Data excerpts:
# # # #

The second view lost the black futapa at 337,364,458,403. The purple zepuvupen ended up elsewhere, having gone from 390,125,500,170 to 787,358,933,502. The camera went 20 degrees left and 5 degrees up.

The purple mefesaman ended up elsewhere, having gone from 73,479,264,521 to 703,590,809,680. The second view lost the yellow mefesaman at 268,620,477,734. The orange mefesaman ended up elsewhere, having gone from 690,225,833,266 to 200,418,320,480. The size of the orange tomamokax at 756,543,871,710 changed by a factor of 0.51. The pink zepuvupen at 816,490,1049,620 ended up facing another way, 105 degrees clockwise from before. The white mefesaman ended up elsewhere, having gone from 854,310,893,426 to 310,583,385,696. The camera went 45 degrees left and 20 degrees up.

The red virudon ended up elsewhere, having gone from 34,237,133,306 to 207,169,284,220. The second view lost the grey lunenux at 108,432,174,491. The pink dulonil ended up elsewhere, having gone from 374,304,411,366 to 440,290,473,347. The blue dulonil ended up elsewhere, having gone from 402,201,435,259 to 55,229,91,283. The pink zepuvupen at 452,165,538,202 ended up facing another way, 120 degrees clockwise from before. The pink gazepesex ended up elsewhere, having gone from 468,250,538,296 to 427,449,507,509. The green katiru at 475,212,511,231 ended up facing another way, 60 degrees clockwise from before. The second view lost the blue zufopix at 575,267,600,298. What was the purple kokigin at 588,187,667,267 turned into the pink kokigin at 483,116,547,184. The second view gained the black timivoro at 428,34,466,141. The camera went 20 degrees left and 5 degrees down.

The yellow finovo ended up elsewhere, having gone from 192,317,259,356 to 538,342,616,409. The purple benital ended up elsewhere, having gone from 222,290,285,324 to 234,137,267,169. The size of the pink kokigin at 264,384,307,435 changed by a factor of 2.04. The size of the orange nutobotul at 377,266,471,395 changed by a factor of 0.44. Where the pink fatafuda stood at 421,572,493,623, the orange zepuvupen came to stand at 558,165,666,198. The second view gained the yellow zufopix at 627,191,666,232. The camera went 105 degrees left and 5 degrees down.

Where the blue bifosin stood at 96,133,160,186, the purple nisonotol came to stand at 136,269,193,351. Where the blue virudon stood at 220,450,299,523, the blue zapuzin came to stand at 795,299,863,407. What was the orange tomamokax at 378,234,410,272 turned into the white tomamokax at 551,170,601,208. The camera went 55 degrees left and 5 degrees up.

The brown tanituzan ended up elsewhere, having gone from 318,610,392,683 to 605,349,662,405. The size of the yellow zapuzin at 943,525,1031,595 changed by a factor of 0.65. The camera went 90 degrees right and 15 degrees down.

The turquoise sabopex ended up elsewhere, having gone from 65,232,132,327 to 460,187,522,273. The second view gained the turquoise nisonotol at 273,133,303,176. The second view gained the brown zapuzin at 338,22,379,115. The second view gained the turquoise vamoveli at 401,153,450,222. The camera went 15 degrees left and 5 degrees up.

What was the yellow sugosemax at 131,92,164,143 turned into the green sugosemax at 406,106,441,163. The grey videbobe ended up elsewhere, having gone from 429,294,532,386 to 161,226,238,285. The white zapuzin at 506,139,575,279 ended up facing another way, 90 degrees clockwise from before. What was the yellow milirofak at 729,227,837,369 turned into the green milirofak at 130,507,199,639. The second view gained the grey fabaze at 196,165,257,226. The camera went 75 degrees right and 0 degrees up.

# # # #

> [WHAT NEEDS TO BE DONE]
Return each line of the data above verbatim.

> [SOLUTION TO THIS TASK]
The second view lost the black futapa at 337,364,458,403. The purple zepuvupen ended up elsewhere, having gone from 390,125,500,170 to 787,358,933,502. The camera went 20 degrees left and 5 degrees up.

The purple mefesaman ended up elsewhere, having gone from 73,479,264,521 to 703,590,809,680. The second view lost the yellow mefesaman at 268,620,477,734. The orange mefesaman ended up elsewhere, having gone from 690,225,833,266 to 200,418,320,480. The size of the orange tomamokax at 756,543,871,710 changed by a factor of 0.51. The pink zepuvupen at 816,490,1049,620 ended up facing another way, 105 degrees clockwise from before. The white mefesaman ended up elsewhere, having gone from 854,310,893,426 to 310,583,385,696. The camera went 45 degrees left and 20 degrees up.

The red virudon ended up elsewhere, having gone from 34,237,133,306 to 207,169,284,220. The second view lost the grey lunenux at 108,432,174,491. The pink dulonil ended up elsewhere, having gone from 374,304,411,366 to 440,290,473,347. The blue dulonil ended up elsewhere, having gone from 402,201,435,259 to 55,229,91,283. The pink zepuvupen at 452,165,538,202 ended up facing another way, 120 degrees clockwise from before. The pink gazepesex ended up elsewhere, having gone from 468,250,538,296 to 427,449,507,509. The green katiru at 475,212,511,231 ended up facing another way, 60 degrees clockwise from before. The second view lost the blue zufopix at 575,267,600,298. What was the purple kokigin at 588,187,667,267 turned into the pink kokigin at 483,116,547,184. The second view gained the black timivoro at 428,34,466,141. The camera went 20 degrees left and 5 degrees down.

The yellow finovo ended up elsewhere, having gone from 192,317,259,356 to 538,342,616,409. The purple benital ended up elsewhere, having gone from 222,290,285,324 to 234,137,267,169. The size of the pink kokigin at 264,384,307,435 changed by a factor of 2.04. The size of the orange nutobotul at 377,266,471,395 changed by a factor of 0.44. Where the pink fatafuda stood at 421,572,493,623, the orange zepuvupen came to stand at 558,165,666,198. The second view gained the yellow zufopix at 627,191,666,232. The camera went 105 degrees left and 5 degrees down.

Where the blue bifosin stood at 96,133,160,186, the purple nisonotol came to stand at 136,269,193,351. Where the blue virudon stood at 220,450,299,523, the blue zapuzin came to stand at 795,299,863,407. What was the orange tomamokax at 378,234,410,272 turned into the white tomamokax at 551,170,601,208. The camera went 55 degrees left and 5 degrees up.

The brown tanituzan ended up elsewhere, having gone from 318,610,392,683 to 605,349,662,405. The size of the yellow zapuzin at 943,525,1031,595 changed by a factor of 0.65. The camera went 90 degrees right and 15 degrees down.

The turquoise sabopex ended up elsewhere, having gone from 65,232,132,327 to 460,187,522,273. The second view gained the turquoise nisonotol at 273,133,303,176. The second view gained the brown zapuzin at 338,22,379,115. The second view gained the turquoise vamoveli at 401,153,450,222. The camera went 15 degrees left and 5 degrees up.

What was the yellow sugosemax at 131,92,164,143 turned into the green sugosemax at 406,106,441,163. The grey videbobe ended up elsewhere, having gone from 429,294,532,386 to 161,226,238,285. The white zapuzin at 506,139,575,279 ended up facing another way, 90 degrees clockwise from before. What was the yellow milirofak at 729,227,837,369 turned into the green milirofak at 130,507,199,639. The second view gained the grey fabaze at 196,165,257,226. The camera went 75 degrees right and 0 degrees up.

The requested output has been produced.